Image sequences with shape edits
********************

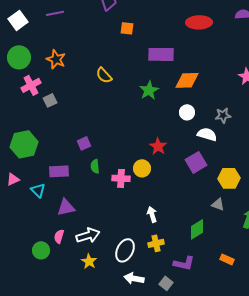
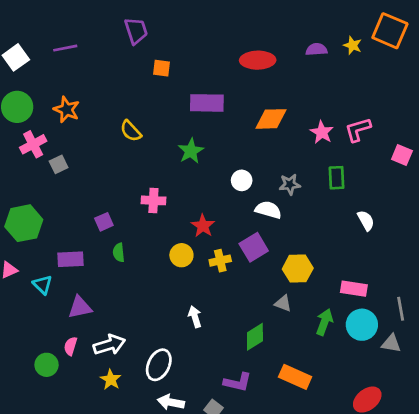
orange diamond: (187, 80) -> (271, 119), moved
pink cross: (121, 178) -> (153, 200), moved
yellow cross: (156, 243) -> (220, 261), moved
orange rectangle: (227, 259) -> (295, 377), size x1.6

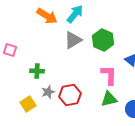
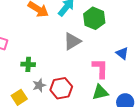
gray triangle: (73, 40) -> (72, 41), moved
green hexagon: (103, 40) -> (94, 18), moved

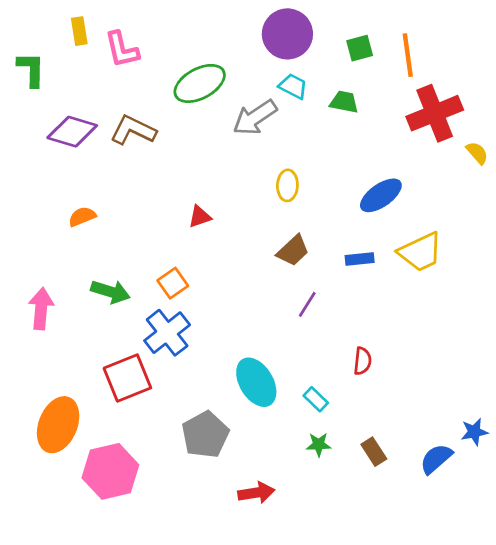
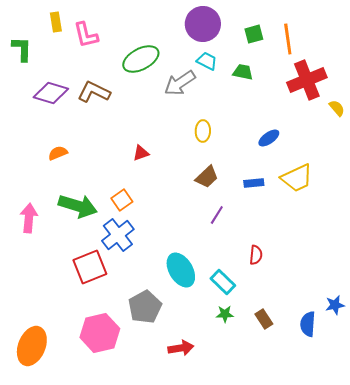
blue ellipse: (381, 195) -> (269, 138), size x0.7
green arrow: (110, 292) -> (78, 206), size x1.4
cyan rectangle: (316, 399) -> (223, 282), size x1.4
orange ellipse: (58, 425) -> (32, 346), moved
blue semicircle: (436, 459) -> (308, 324), turned -45
pink hexagon: (110, 471) -> (100, 333), moved

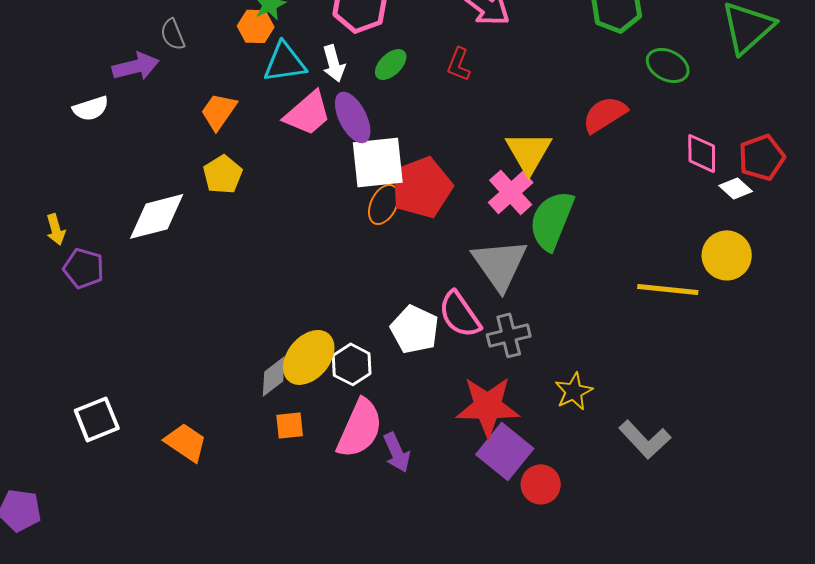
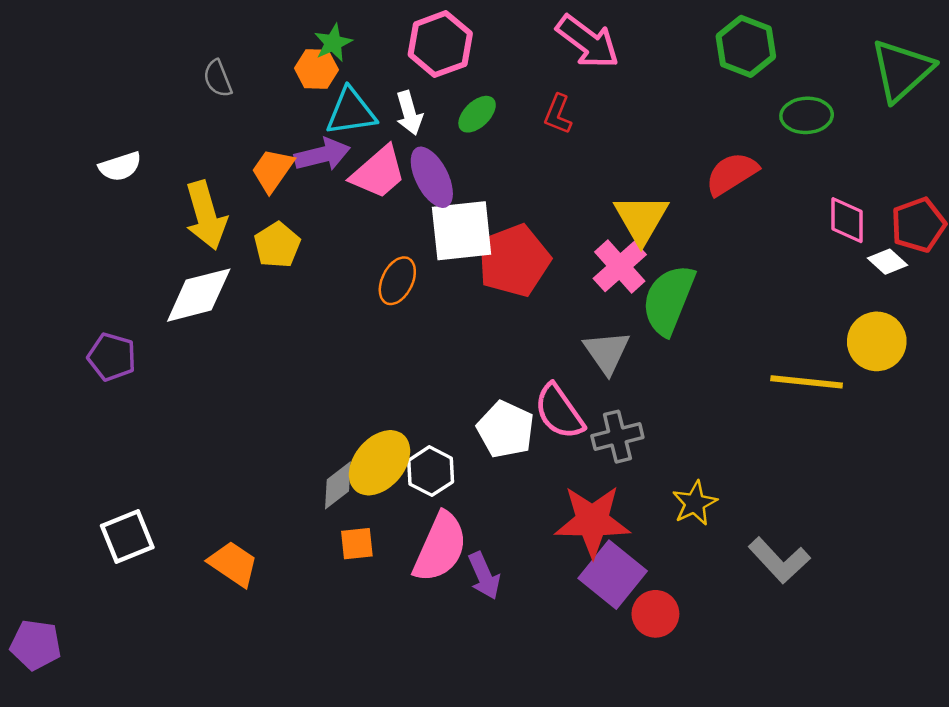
green ellipse: (668, 65) -> (807, 115), turned -30
purple arrow: (136, 66) -> (322, 155), moved
orange ellipse: (384, 204) -> (397, 281), moved
yellow arrow: (56, 229) -> (206, 215), moved, size x1.8
gray triangle: (500, 264) -> (607, 352), size x0.7

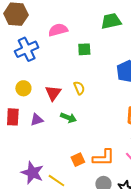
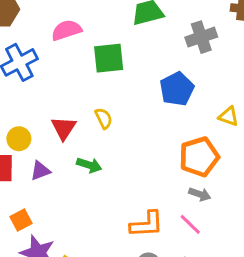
green square: (84, 49) -> (109, 58), size x1.5
yellow circle: (23, 88) -> (19, 139), moved
orange square: (78, 160) -> (21, 220), moved

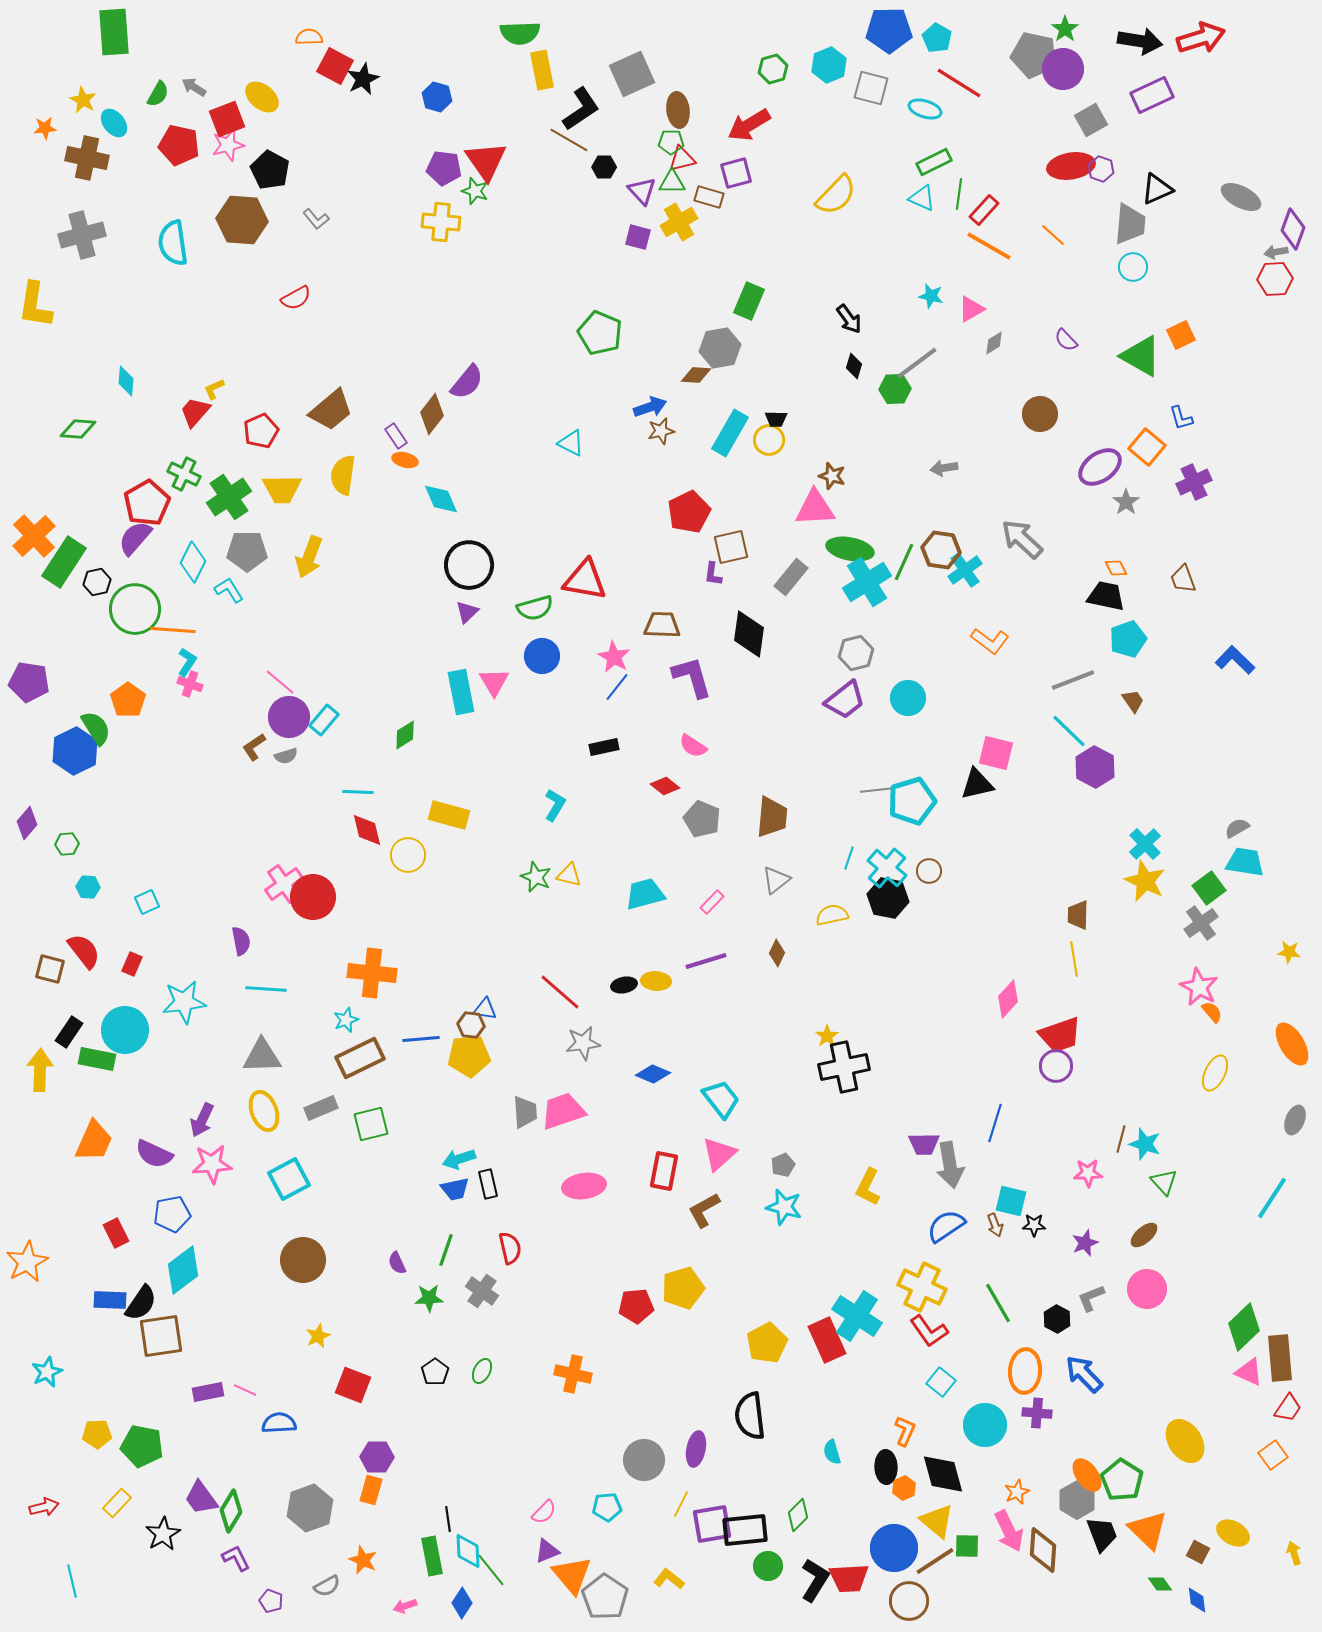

********************

PROMPT:
An exact copy is needed of every line from the one holding "blue semicircle: (436, 459)" to the end of the entries above, both ends kept and each picture dropped.

TASK RESPONSE:
blue semicircle: (436, 459) -> (308, 324), turned -45
pink hexagon: (110, 471) -> (100, 333), moved

green ellipse: (668, 65) -> (807, 115), turned -30
purple arrow: (136, 66) -> (322, 155), moved
orange ellipse: (384, 204) -> (397, 281), moved
yellow arrow: (56, 229) -> (206, 215), moved, size x1.8
gray triangle: (500, 264) -> (607, 352), size x0.7

green square: (84, 49) -> (109, 58), size x1.5
yellow circle: (23, 88) -> (19, 139), moved
orange square: (78, 160) -> (21, 220), moved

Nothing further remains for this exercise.